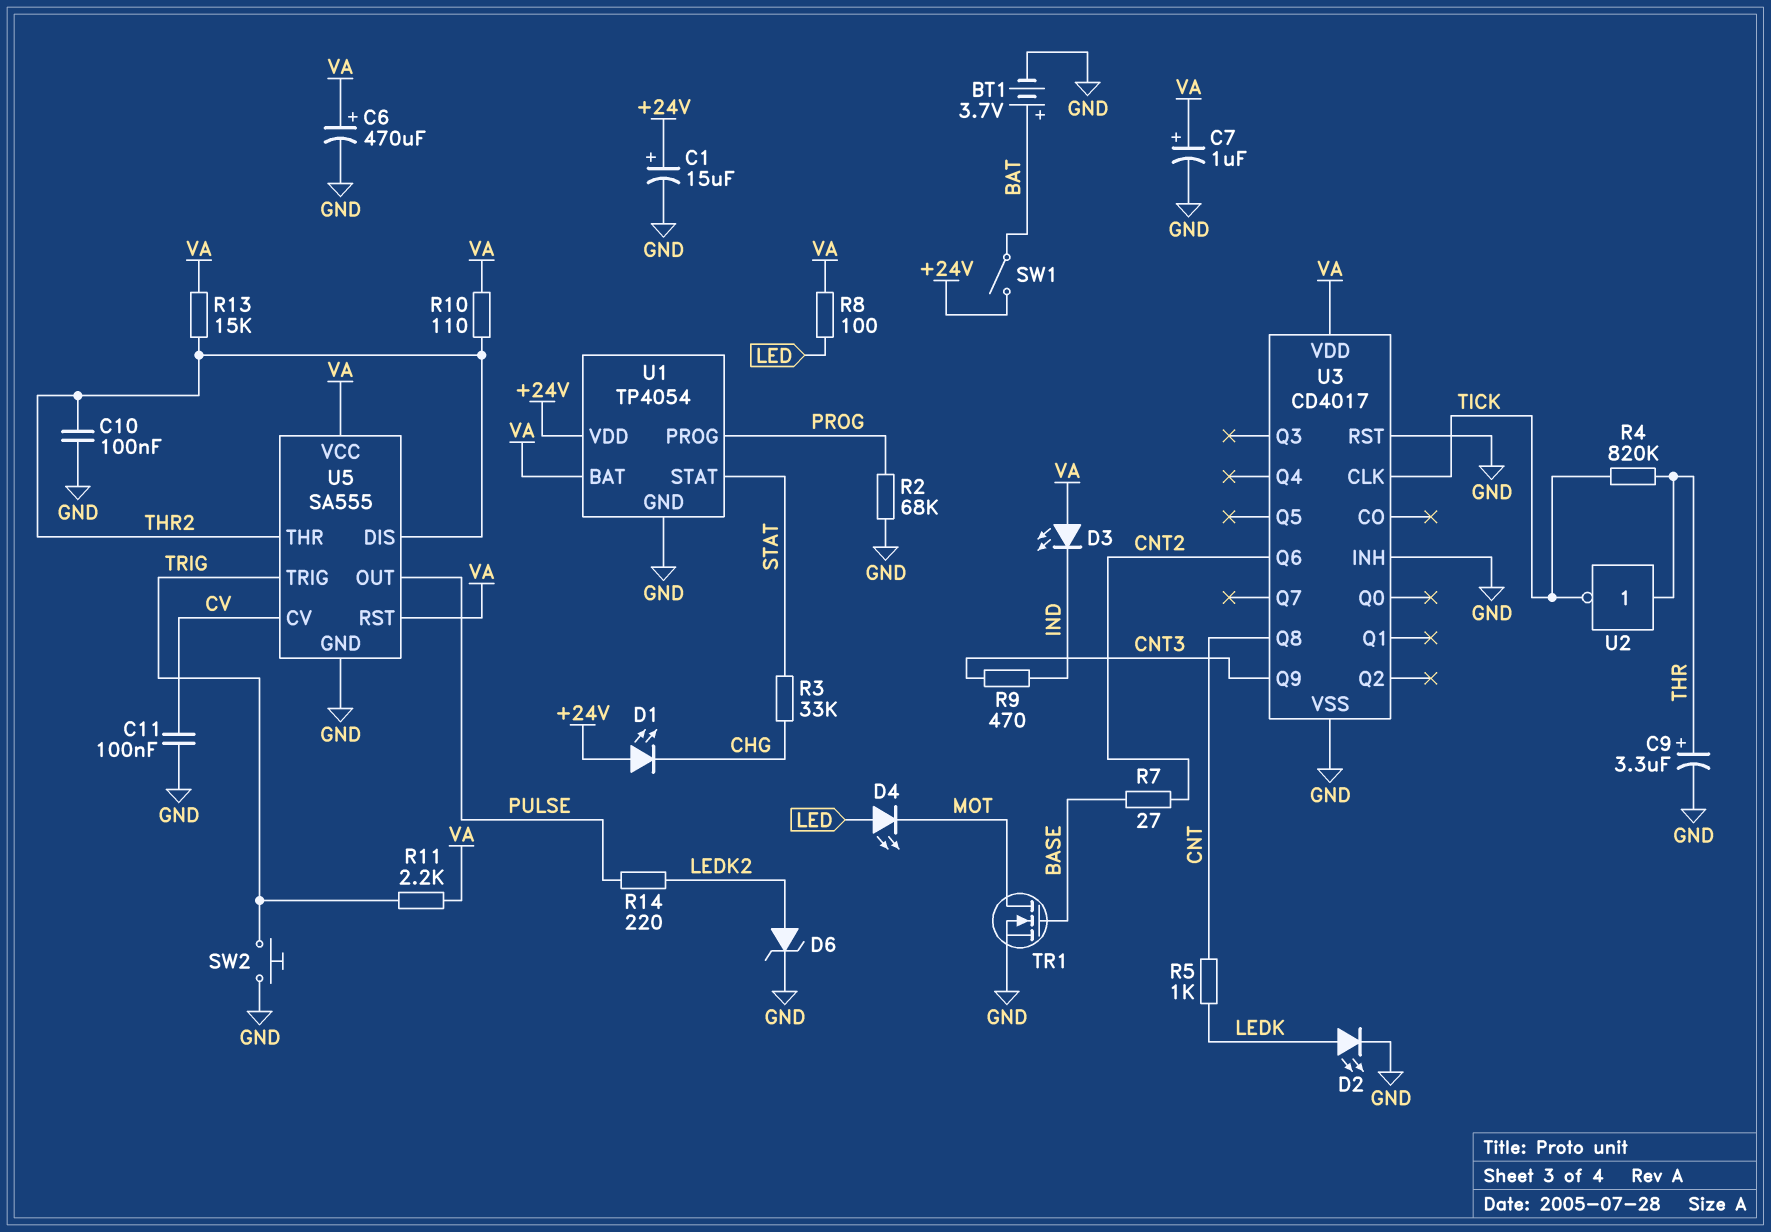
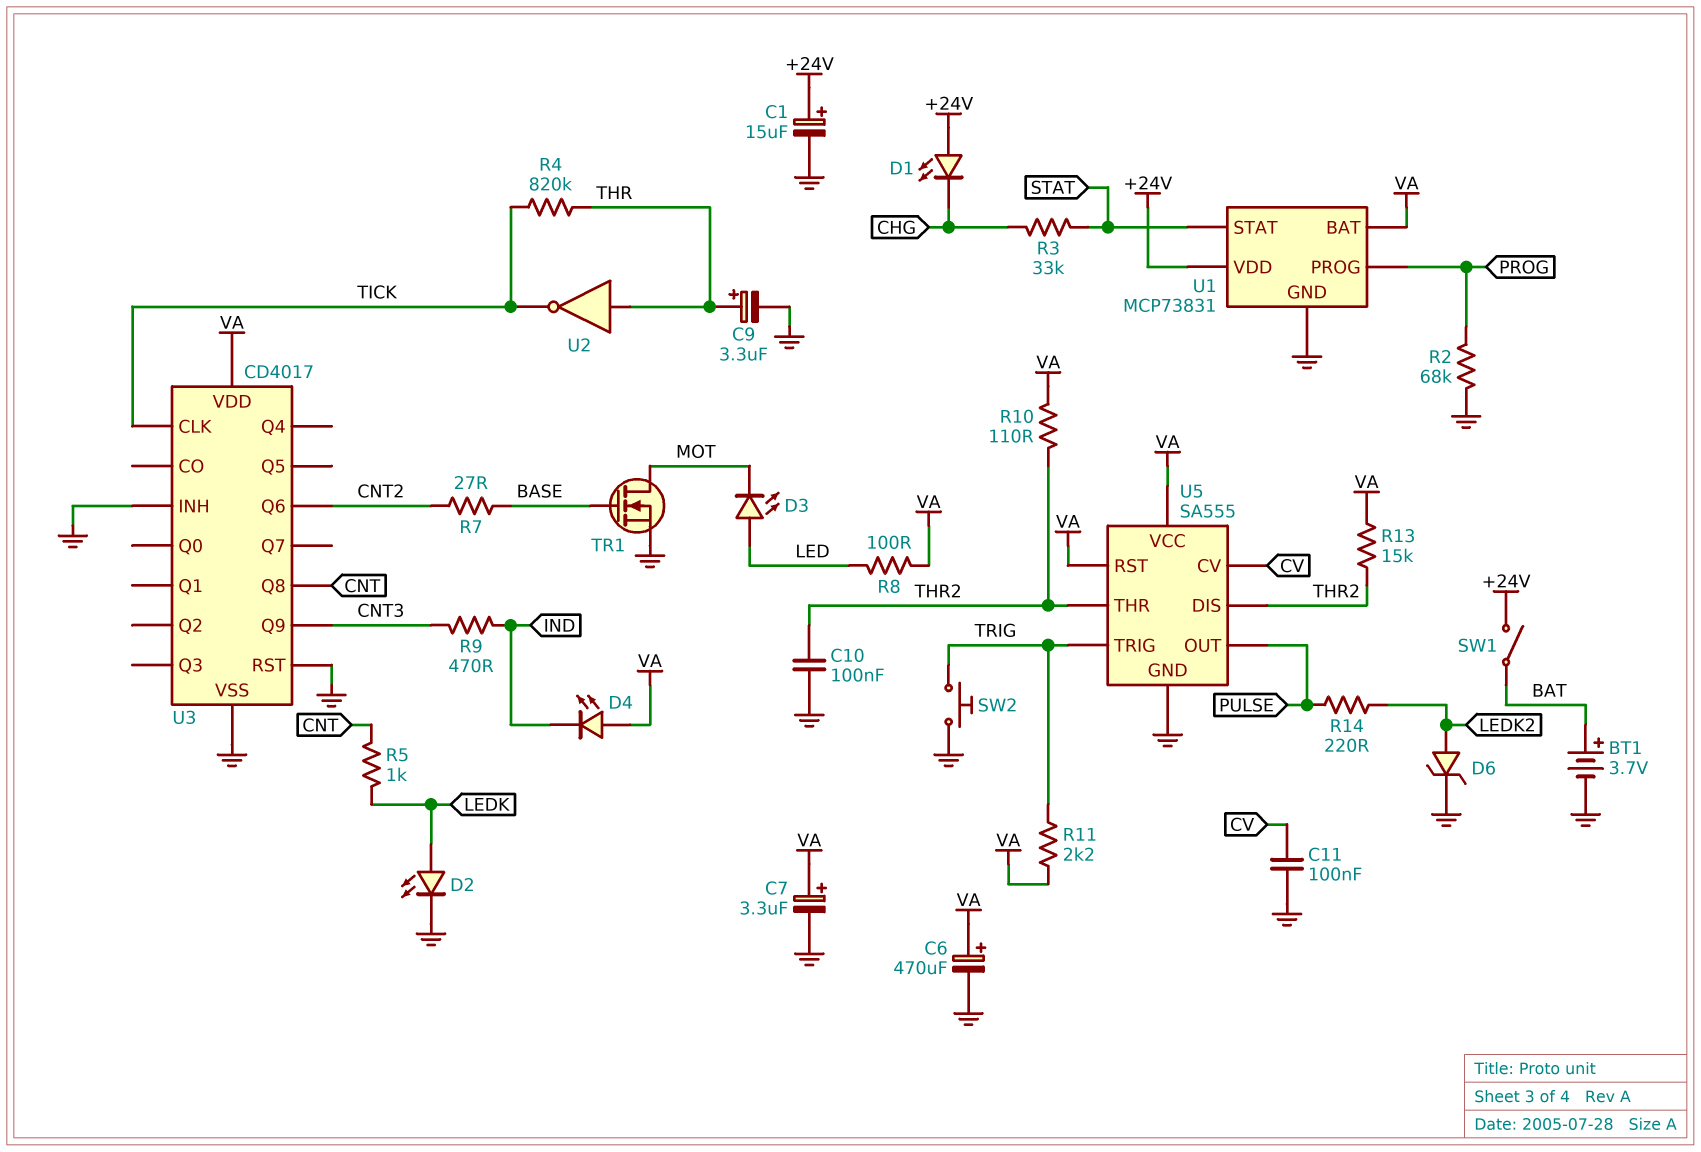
C7: 1uF (plus VA, minus GND) -> 3.3uF (plus VA, minus GND)
D3: LED (A VA, K IND) -> LED (A LED, K MOT)
D4: LED (A LED, K MOT) -> LED (A VA, K IND)
U1: TP4054 -> MCP73831

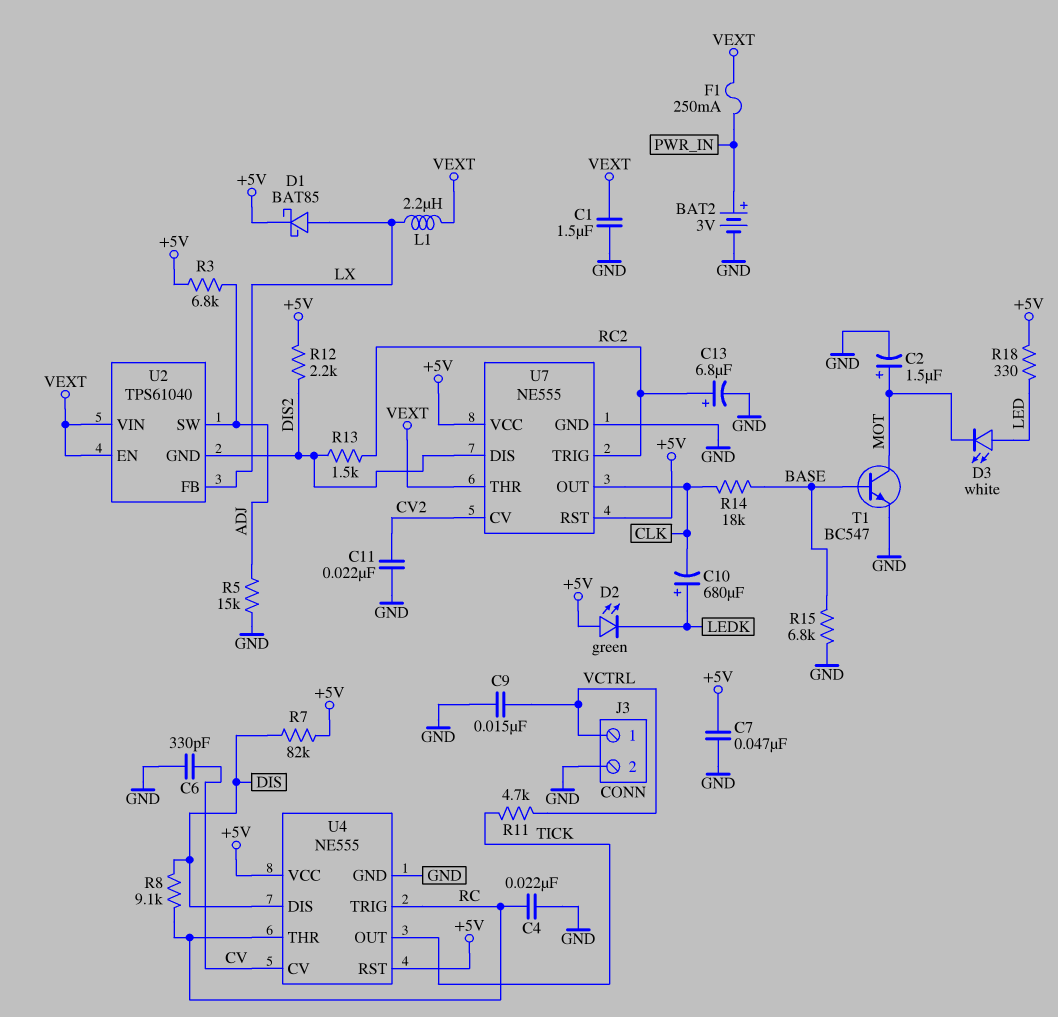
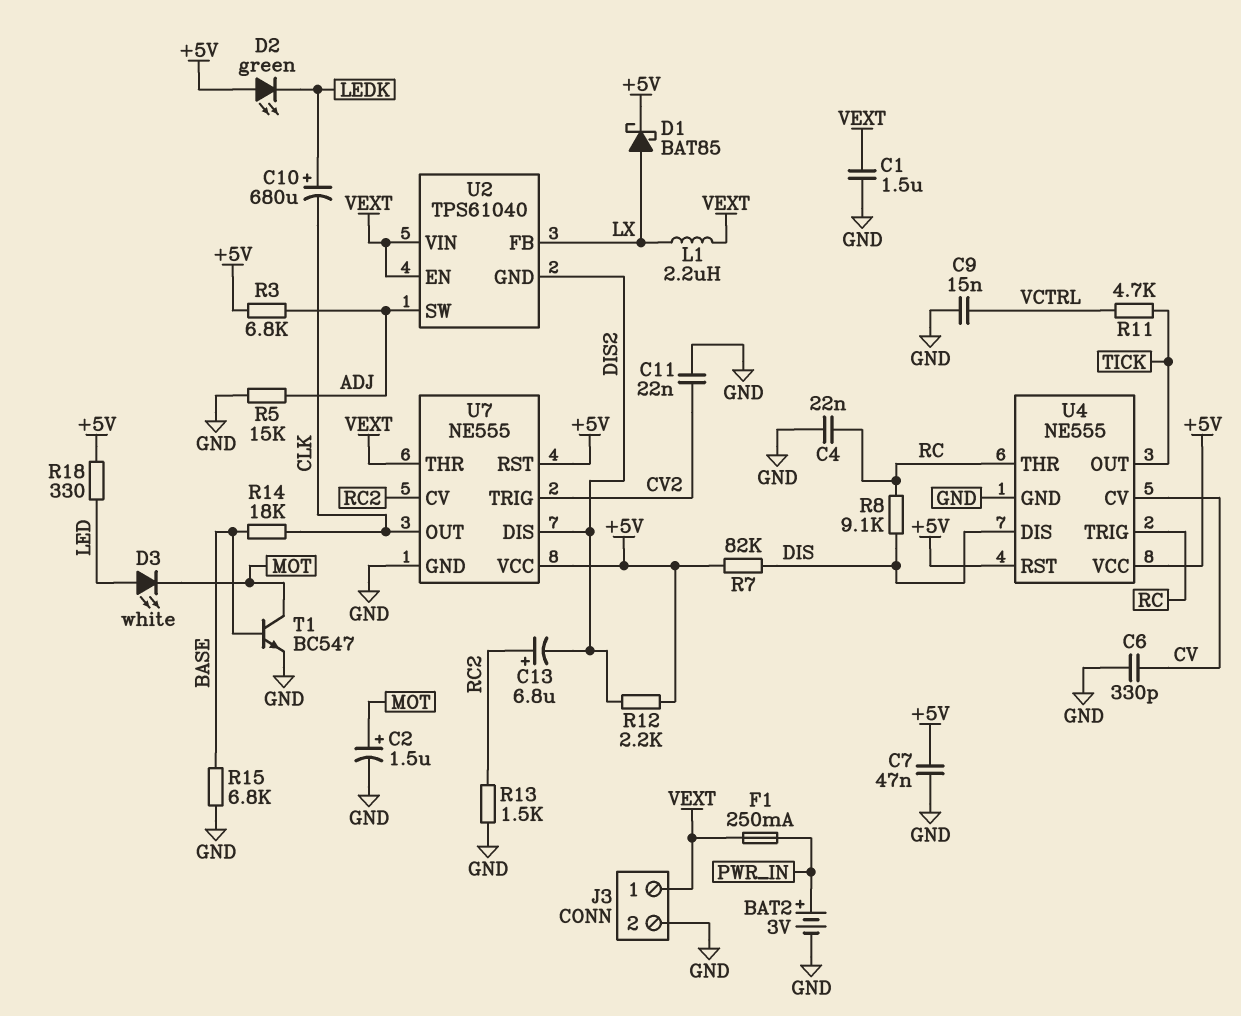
C13: 6.8uF (plus RC2, minus GND) -> 6.8uF (plus RC2, minus DIS2)
J3 pin 1: VCTRL -> VEXT
R13: 1.5k (DIS2, RC2) -> 1.5k (GND, RC2)
U7 pin CV: CV2 -> RC2
U7 pin TRIG: RC2 -> CV2

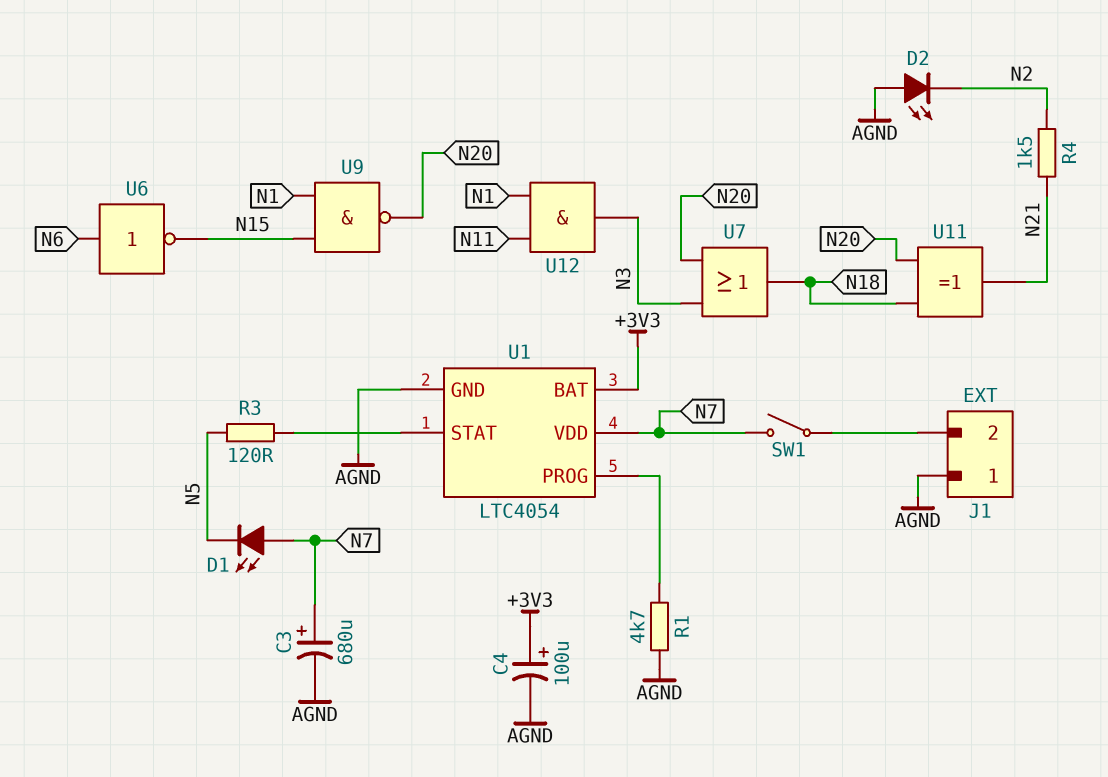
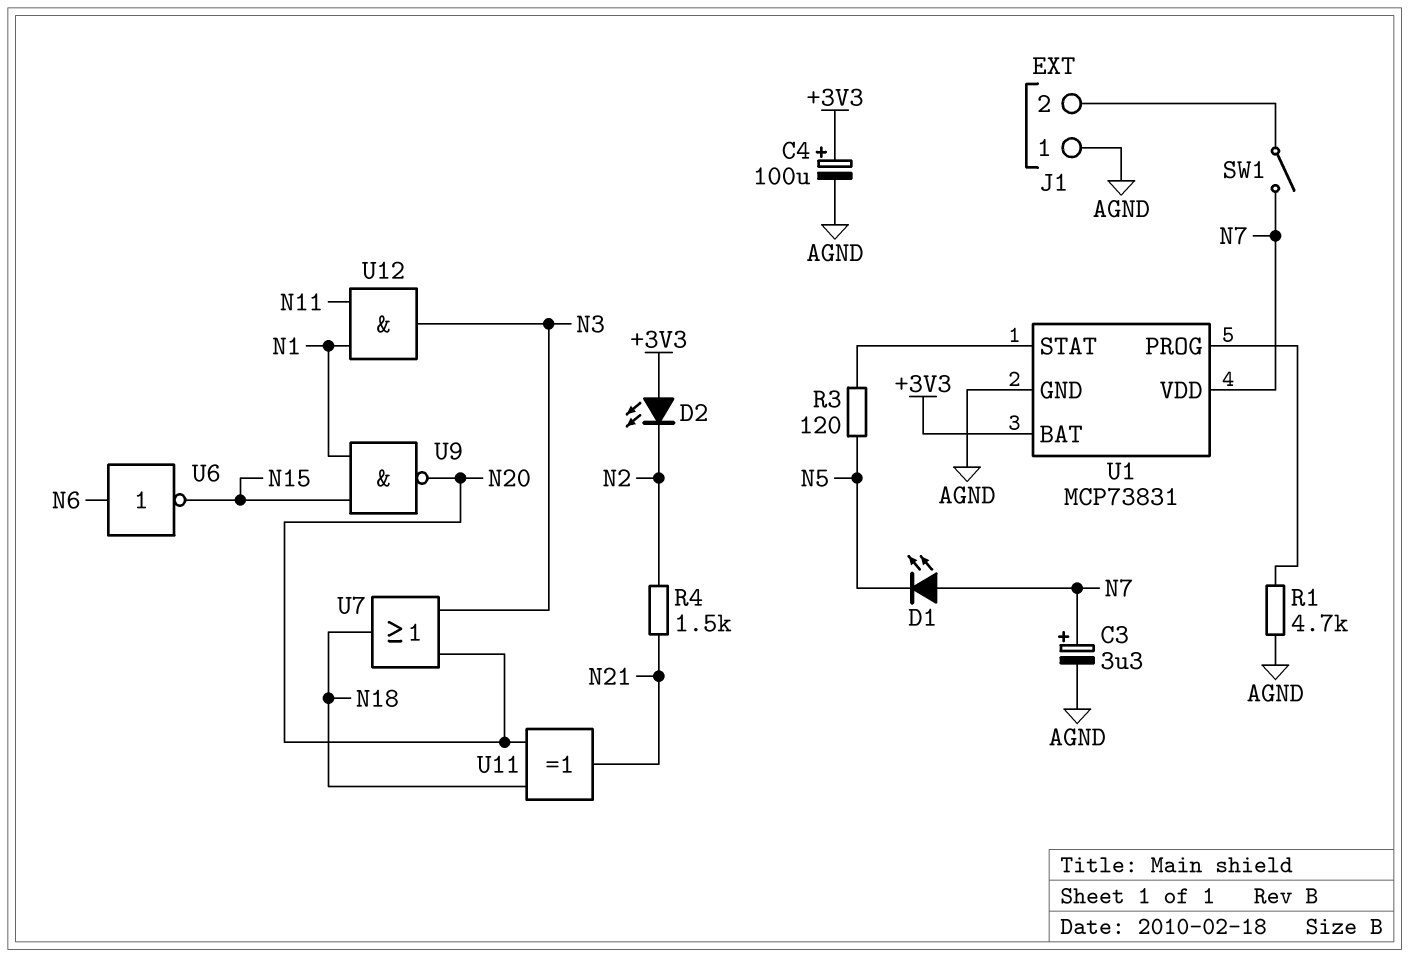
C3: 680uF (plus N7, minus AGND) -> 3.3uF (plus N7, minus AGND)
D2: LED (A AGND, K N2) -> LED (A +3V3, K N2)
U1: LTC4054 -> MCP73831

Directions for this task> From the material above, copy each line that includes the word "AGND".

Answer to the problem>
C3: 680uF (plus N7, minus AGND) -> 3.3uF (plus N7, minus AGND)
D2: LED (A AGND, K N2) -> LED (A +3V3, K N2)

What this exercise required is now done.